ACTION ITEM -
Beginning with the line that contains "ruban adhésif [blanc]", reproduce every line through the end of the records below exactly, and leave the pictures out.

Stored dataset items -

◇ ◇ ◇ ◇

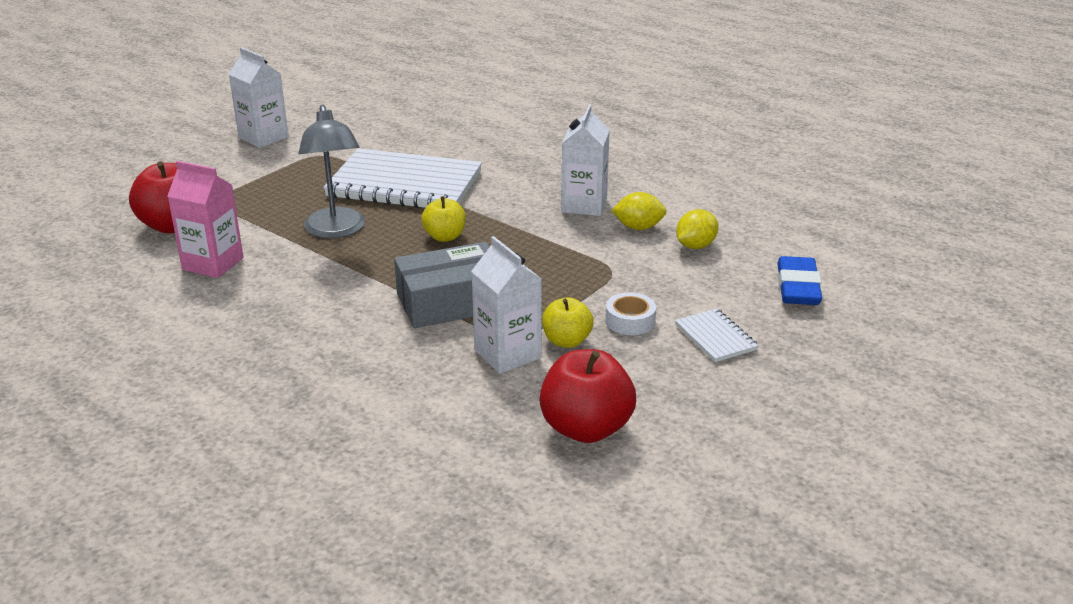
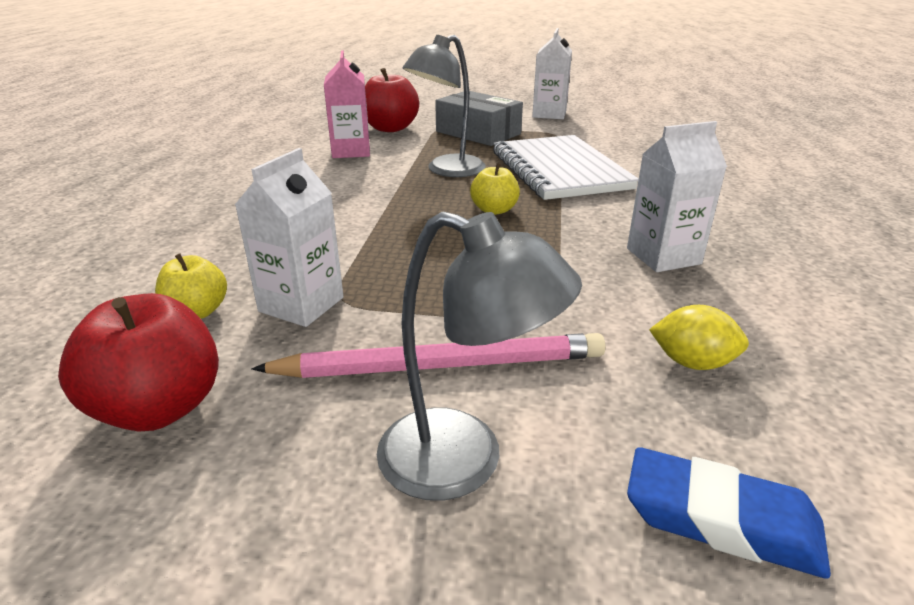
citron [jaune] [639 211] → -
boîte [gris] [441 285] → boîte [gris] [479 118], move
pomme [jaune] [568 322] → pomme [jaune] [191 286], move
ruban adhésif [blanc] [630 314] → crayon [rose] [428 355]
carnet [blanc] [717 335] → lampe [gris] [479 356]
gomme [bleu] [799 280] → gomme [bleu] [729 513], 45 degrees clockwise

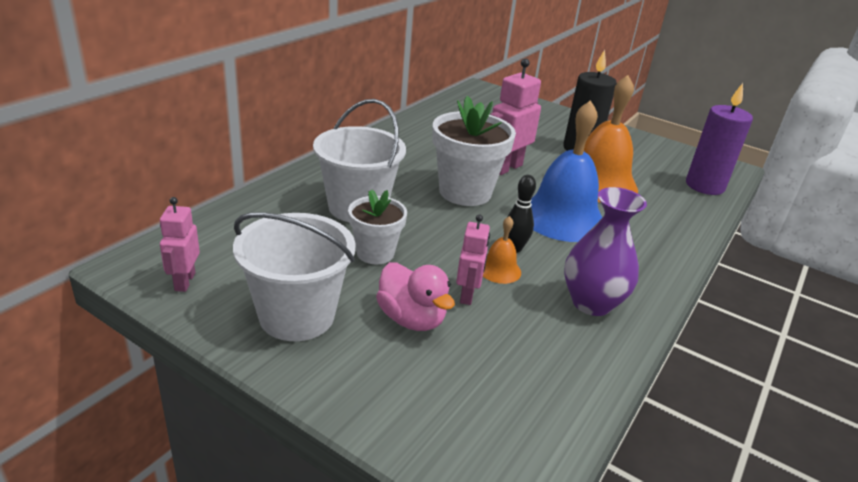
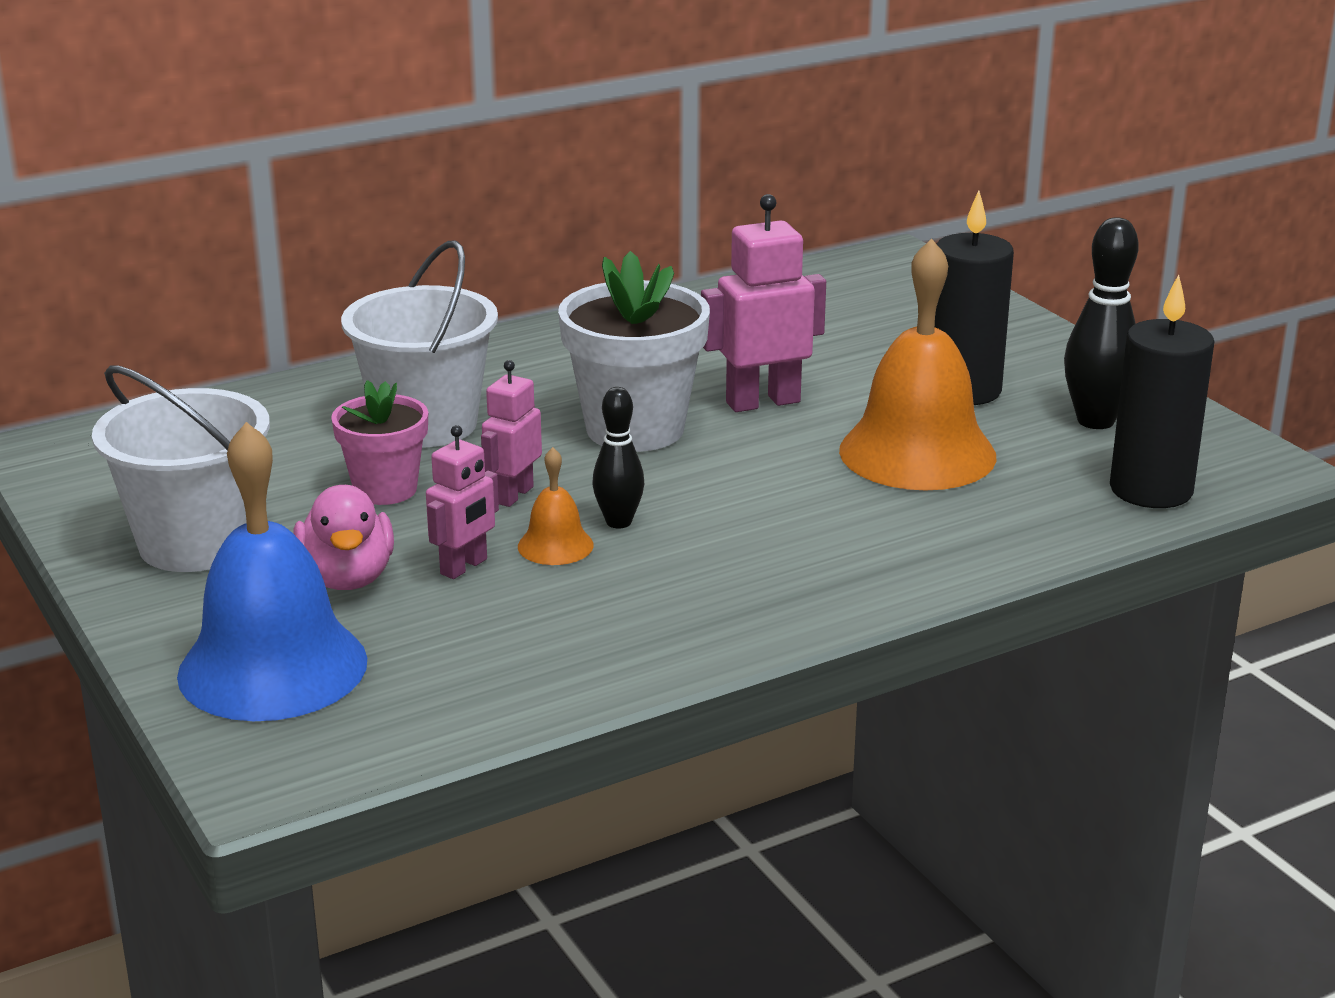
vase [violet] [605 251] → -
- → quille [noir] [1101 323]
robot [rose] [180 244] → robot [rose] [511 433], move
cloche [bleu] [566 171] → cloche [bleu] [272 571], move
pot de fleurs [blanc] [377 226] → pot de fleurs [rose] [379 442]
bougie [violet] [719 139] → bougie [noir] [1162 391]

◇ ◇ ◇ ◇

EXERCISE ANSWER -
ruban adhésif [blanc] [630 314] → crayon [rose] [428 355]
carnet [blanc] [717 335] → lampe [gris] [479 356]
gomme [bleu] [799 280] → gomme [bleu] [729 513], 45 degrees clockwise

vase [violet] [605 251] → -
- → quille [noir] [1101 323]
robot [rose] [180 244] → robot [rose] [511 433], move
cloche [bleu] [566 171] → cloche [bleu] [272 571], move
pot de fleurs [blanc] [377 226] → pot de fleurs [rose] [379 442]
bougie [violet] [719 139] → bougie [noir] [1162 391]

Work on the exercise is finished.